■ Data items:
══════════════════════════════
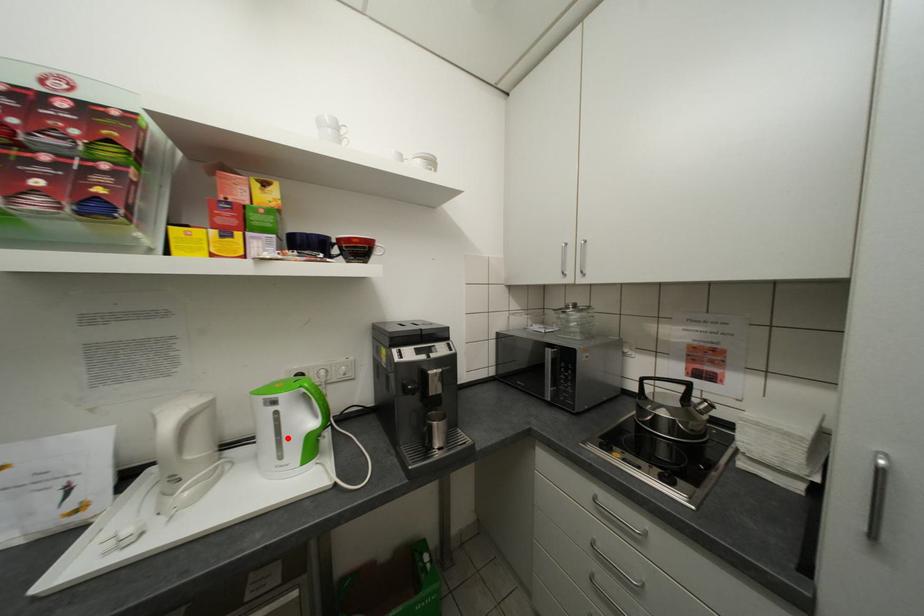
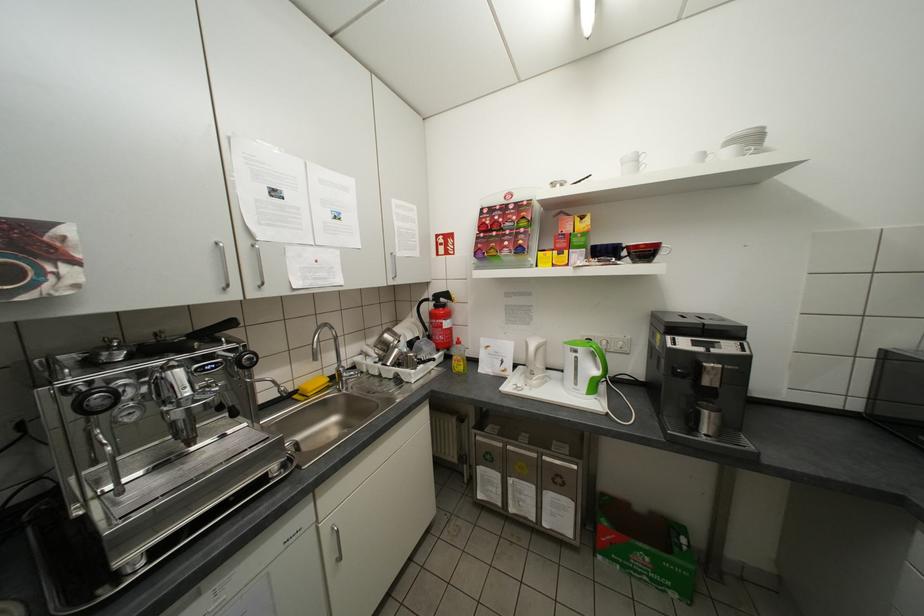
In the second image, find the point that corresponds to the highlighted location in the first image.

(585, 373)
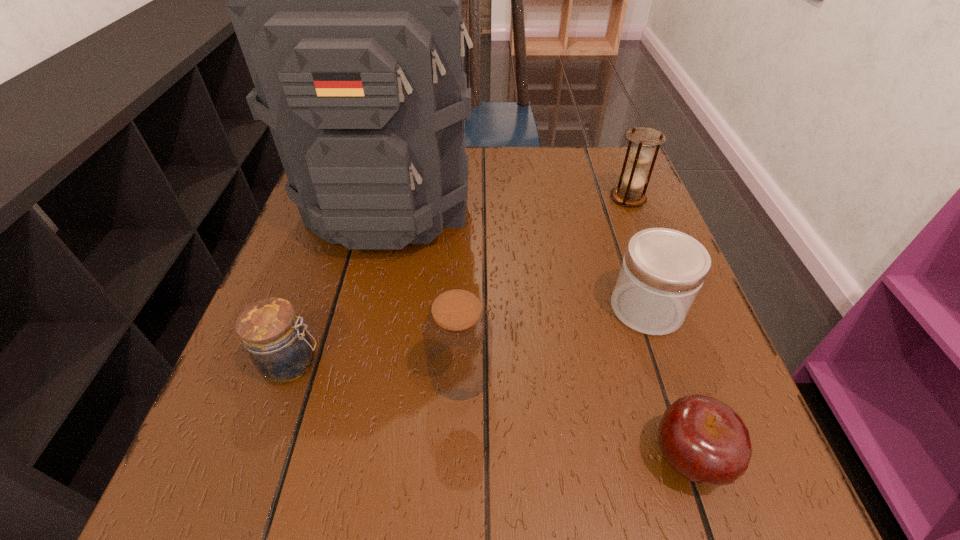
The width and height of the screenshot is (960, 540). I want to click on apple at the right edge, so click(x=705, y=441).

At what (x,y) coordinates should I click in order to perform the action: click on object that is at the far left corner. Please return your answer as a coordinate pair (x, y). Looking at the image, I should click on (346, 0).

Locate an element on the screen. object situated at the far right corner is located at coordinates (640, 155).

At what (x,y) coordinates should I click in order to perform the action: click on object that is at the near right corner. Please return your answer as a coordinate pair (x, y). Looking at the image, I should click on (705, 441).

Find the location of a particular element. The image size is (960, 540). free space at the far edge of the desktop is located at coordinates (562, 160).

You are a GUI agent. You are given a task and a screenshot of the screen. Output one action in this format:
    pyautogui.click(x=<x>, y=<y>)
    Task: Click on the vacant region at the left edge of the desktop
    
    Given the screenshot: What is the action you would take?
    pyautogui.click(x=211, y=439)

The width and height of the screenshot is (960, 540). Identify the location of vacant area at the near right corner. (751, 469).

Find the location of a particular element. This screenshot has height=540, width=960. vacant space in between the hourglass and the leftmost jar is located at coordinates (460, 281).

At what (x,y) coordinates should I click in order to perform the action: click on vacant area that lies between the rightmost jar and the second jar from right to left. Please return your answer as a coordinate pair (x, y). The height and width of the screenshot is (540, 960). Looking at the image, I should click on (554, 340).

Where is `vacant space in between the rightmost jar and the apple`? The width and height of the screenshot is (960, 540). vacant space in between the rightmost jar and the apple is located at coordinates (667, 382).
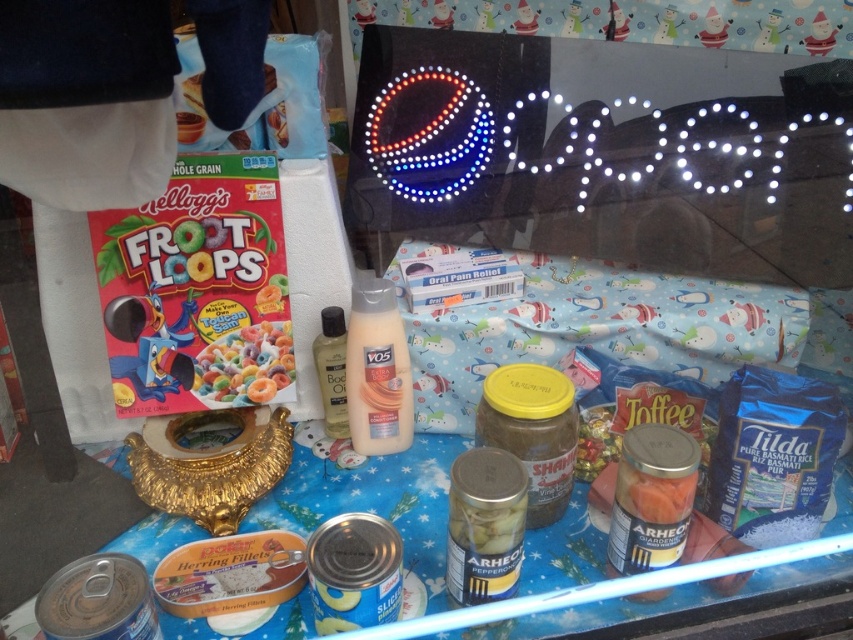
How much distance is there between translucent plastic bottle at center and bright yellow cereal at center?

11.83 centimeters

Between point (376, 365) and point (223, 356), which one is positioned behind?

Point (376, 365)

Between point (370, 381) and point (270, 356), which one is positioned behind?

Positioned behind is point (370, 381).

This screenshot has width=853, height=640. Identify the location of translucent plastic bottle at center. (376, 371).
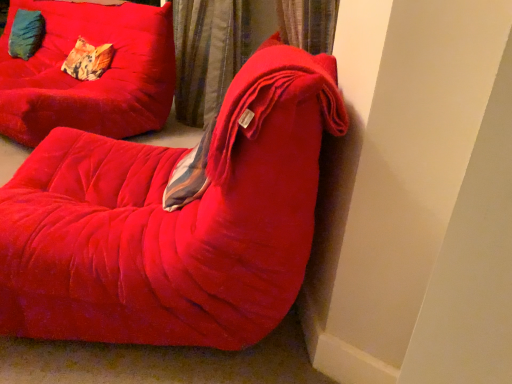
Question: Can you confirm if patterned fabric pillow at upper left, positioned as the 2th pillow in left-to-right order, is positioned to the right of velvet red chair at center, which is counted as the first furniture, starting from the front?

Choices:
 (A) yes
 (B) no

Answer: (B)

Question: From a real-world perspective, is patterned fabric pillow at upper left, positioned as the 2th pillow in left-to-right order, located higher than velvet red chair at center, which is counted as the 2th furniture, starting from the back?

Choices:
 (A) no
 (B) yes

Answer: (B)

Question: From the image's perspective, is patterned fabric pillow at upper left, which appears as the 1th pillow when viewed from the right, above velvet red chair at center, which is counted as the first furniture, starting from the front?

Choices:
 (A) yes
 (B) no

Answer: (A)

Question: From the image's perspective, is patterned fabric pillow at upper left, which is counted as the 1th pillow, starting from the front, beneath velvet red chair at center, which is counted as the first furniture, starting from the front?

Choices:
 (A) yes
 (B) no

Answer: (B)

Question: Considering the relative sizes of patterned fabric pillow at upper left, the 2th pillow in the back-to-front sequence, and velvet red chair at center, which is counted as the first furniture, starting from the front, in the image provided, is patterned fabric pillow at upper left, the 2th pillow in the back-to-front sequence, smaller than velvet red chair at center, which is counted as the first furniture, starting from the front,?

Choices:
 (A) yes
 (B) no

Answer: (A)

Question: Does patterned fabric pillow at upper left, positioned as the 2th pillow in left-to-right order, have a greater height compared to velvet red chair at center, which is counted as the 2th furniture, starting from the back?

Choices:
 (A) yes
 (B) no

Answer: (B)

Question: Considering the relative positions of velvet curtain at upper center and velvet red chair at center, which is counted as the first furniture, starting from the front, in the image provided, is velvet curtain at upper center to the right of velvet red chair at center, which is counted as the first furniture, starting from the front, from the viewer's perspective?

Choices:
 (A) yes
 (B) no

Answer: (A)

Question: From the image's perspective, is velvet curtain at upper center located beneath velvet red chair at center, which is counted as the 2th furniture, starting from the back?

Choices:
 (A) no
 (B) yes

Answer: (A)

Question: Can you confirm if velvet curtain at upper center is smaller than velvet red chair at center, which is counted as the first furniture, starting from the front?

Choices:
 (A) no
 (B) yes

Answer: (B)

Question: Is velvet curtain at upper center positioned far away from velvet red chair at center, which is counted as the 2th furniture, starting from the back?

Choices:
 (A) no
 (B) yes

Answer: (B)

Question: Is velvet curtain at upper center positioned with its back to velvet red chair at center, which is counted as the 2th furniture, starting from the back?

Choices:
 (A) no
 (B) yes

Answer: (A)

Question: Is velvet curtain at upper center beside velvet red chair at center, which is counted as the 2th furniture, starting from the back?

Choices:
 (A) no
 (B) yes

Answer: (A)

Question: Can you see velvet red chair at center, which is counted as the first furniture, starting from the front, touching velvet cushion at upper left, which is the 2th pillow in right-to-left order?

Choices:
 (A) yes
 (B) no

Answer: (B)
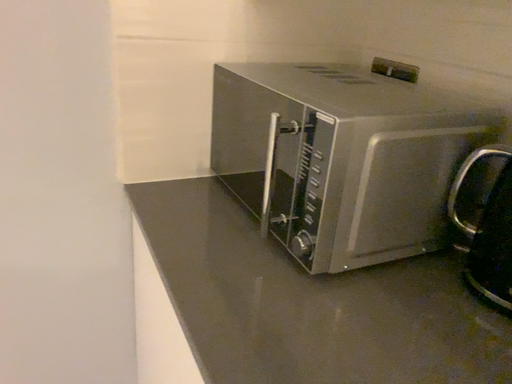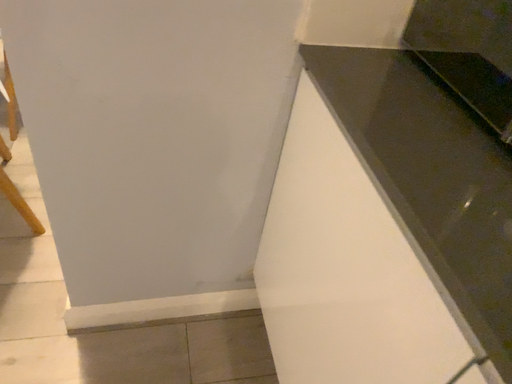
Question: How did the camera likely rotate when shooting the video?

Choices:
 (A) rotated upward
 (B) rotated downward

Answer: (B)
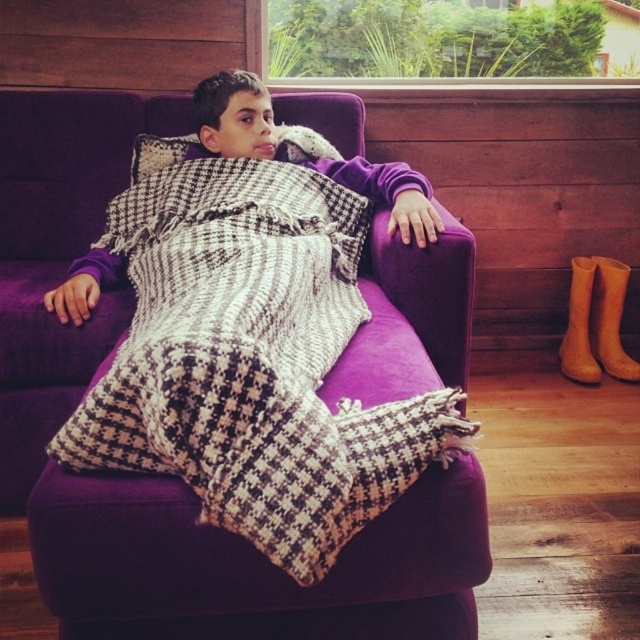
You are designing a shoe organizer that needs to accommodate both the brown suede boot at lower right and the brown leather boot at right. Which boot requires a wider compartment?

The brown suede boot at lower right requires a wider compartment because its width is larger than the brown leather boot at right.

You are standing in the room and want to place a small plant pot on the purple fabric armchair at center. However, there is a brown suede boot at lower right in the way. Based on their positions, can you directly place the plant pot on the armchair without moving the boot?

The purple fabric armchair at center is located below the brown suede boot at lower right, so the boot is above the armchair. Since the boot is not blocking the armchair directly, you can place the plant pot on the armchair without moving the boot.

You are trying to decide which brown boot to wear today. You have the brown suede boot at lower right and the brown leather boot at right. Which one has a larger size?

The brown suede boot at lower right is bigger than the brown leather boot at right, so it has a larger size.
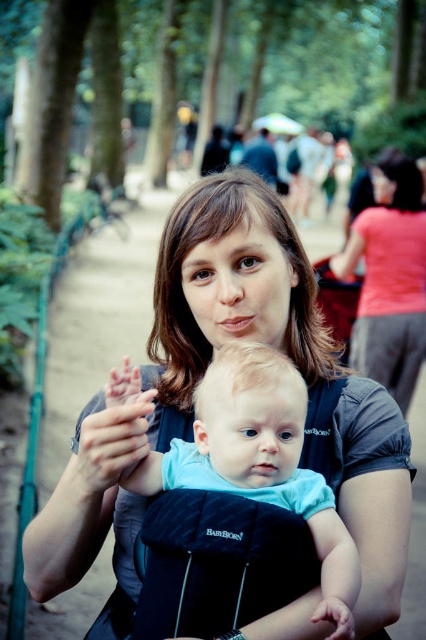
══════════════════════════════
■ What the exercise asks: Reproduce the lines from the very beginning through the line that contains "Task: Click on", leaving the pictures out.

■ Task response:
In the second image, find the point that corresponds to the highlighted location in the first image.

(585, 373)
The width and height of the screenshot is (960, 540). I want to click on apple at the right edge, so click(x=705, y=441).

At what (x,y) coordinates should I click in order to perform the action: click on object that is at the far left corner. Please return your answer as a coordinate pair (x, y). Looking at the image, I should click on (346, 0).

Locate an element on the screen. object situated at the far right corner is located at coordinates (640, 155).

At what (x,y) coordinates should I click in order to perform the action: click on object that is at the near right corner. Please return your answer as a coordinate pair (x, y). Looking at the image, I should click on (705, 441).

Find the location of a particular element. The image size is (960, 540). free space at the far edge of the desktop is located at coordinates (562, 160).

You are a GUI agent. You are given a task and a screenshot of the screen. Output one action in this format:
    pyautogui.click(x=<x>, y=<y>)
    Task: Click on the vacant region at the left edge of the desktop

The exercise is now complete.